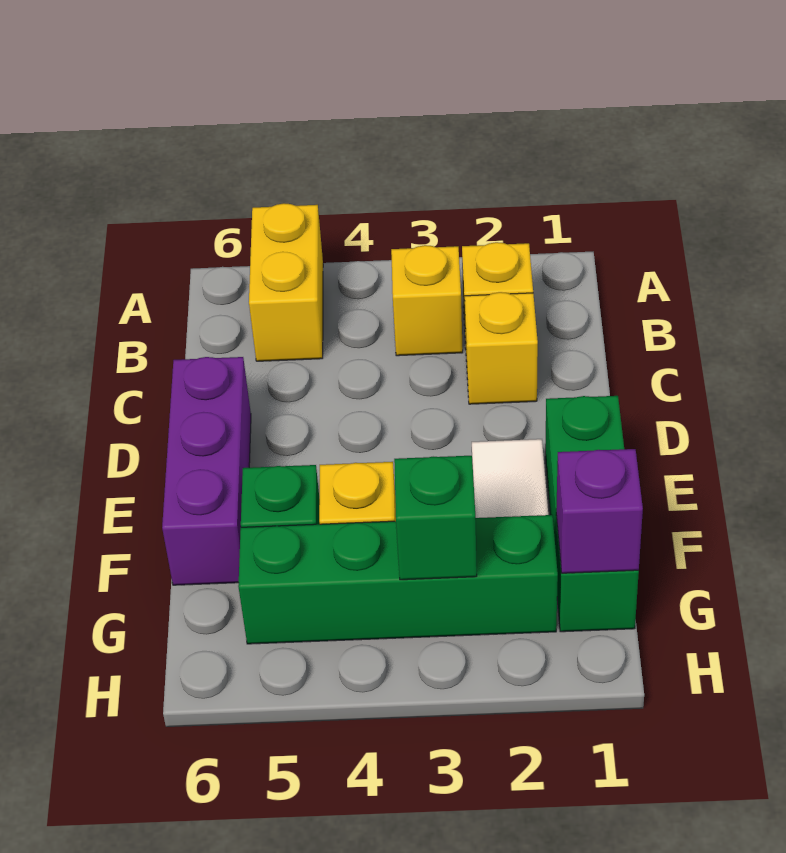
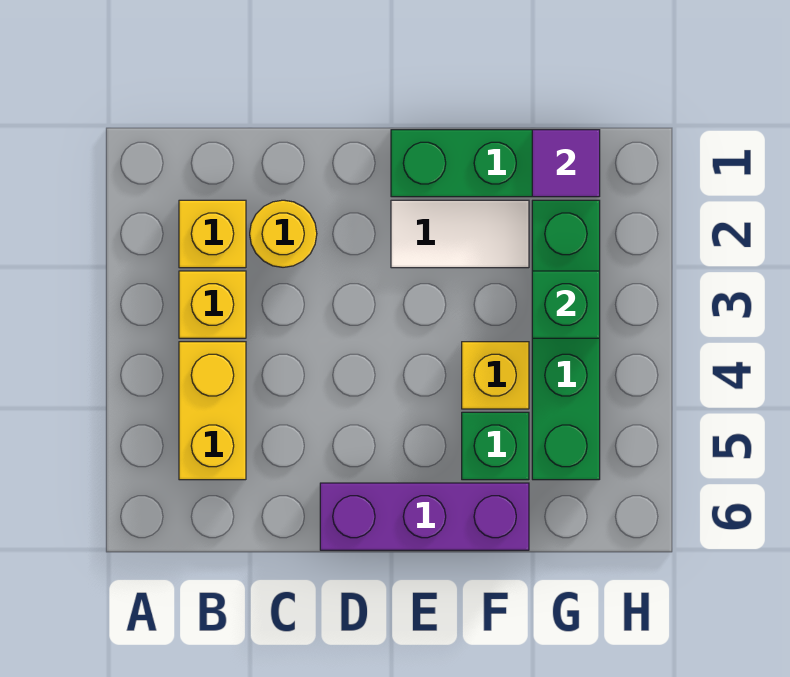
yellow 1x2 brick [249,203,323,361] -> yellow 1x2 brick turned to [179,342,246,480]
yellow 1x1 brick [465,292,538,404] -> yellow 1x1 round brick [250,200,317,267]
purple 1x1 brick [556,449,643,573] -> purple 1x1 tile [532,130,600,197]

:::::

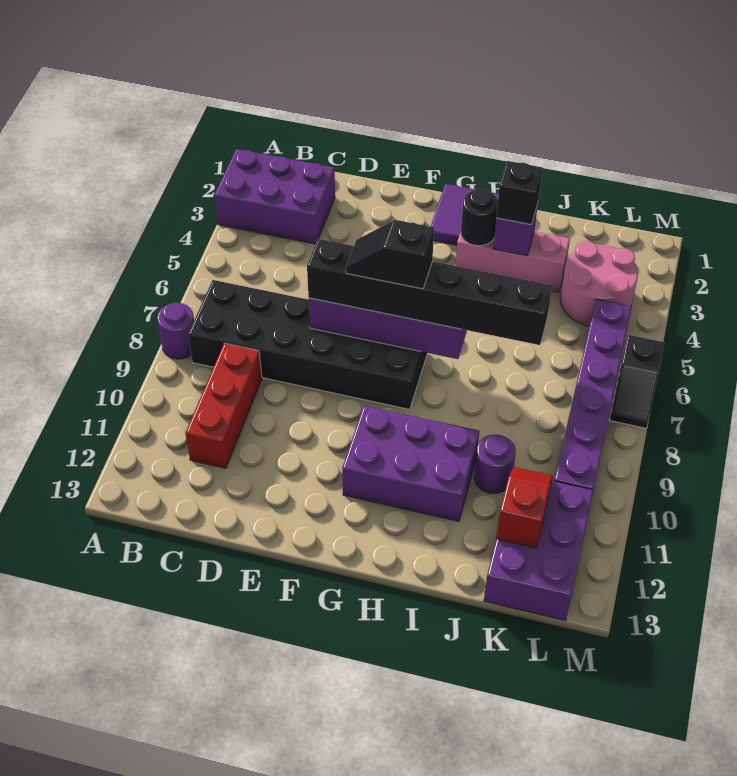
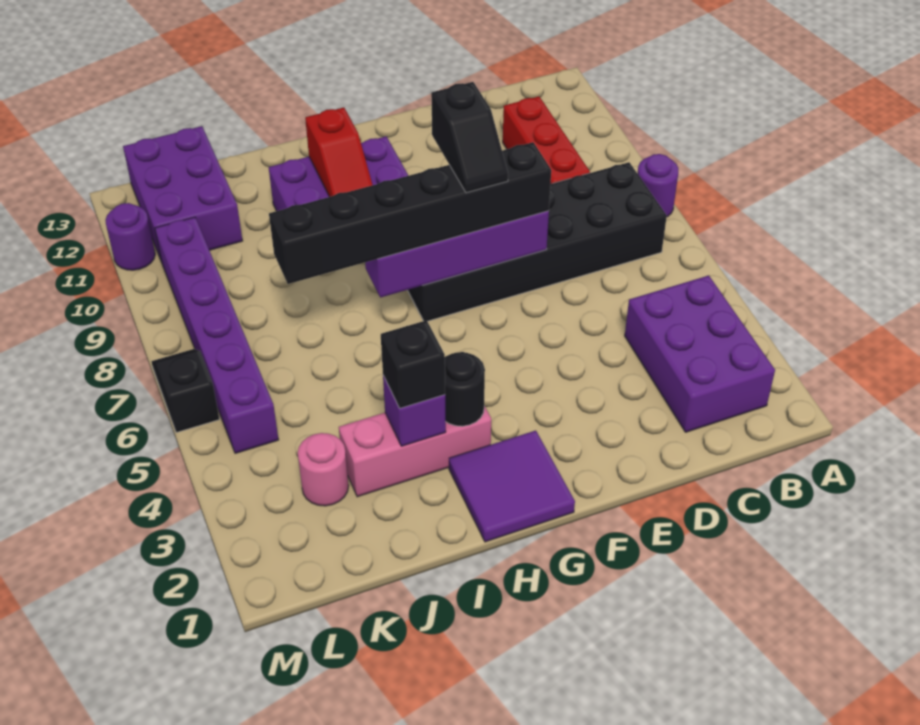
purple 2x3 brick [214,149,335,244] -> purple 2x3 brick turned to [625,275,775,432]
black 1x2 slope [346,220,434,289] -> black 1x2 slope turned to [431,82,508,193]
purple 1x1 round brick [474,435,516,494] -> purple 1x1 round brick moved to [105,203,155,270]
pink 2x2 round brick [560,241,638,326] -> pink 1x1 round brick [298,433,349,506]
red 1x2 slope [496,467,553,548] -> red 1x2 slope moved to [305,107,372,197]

:::::

• **DIRECTIONS**
Which lines above hold the string "round"? Copy each of them.

• **WRITTEN ANSWER**
yellow 1x1 brick [465,292,538,404] -> yellow 1x1 round brick [250,200,317,267]
purple 1x1 round brick [474,435,516,494] -> purple 1x1 round brick moved to [105,203,155,270]
pink 2x2 round brick [560,241,638,326] -> pink 1x1 round brick [298,433,349,506]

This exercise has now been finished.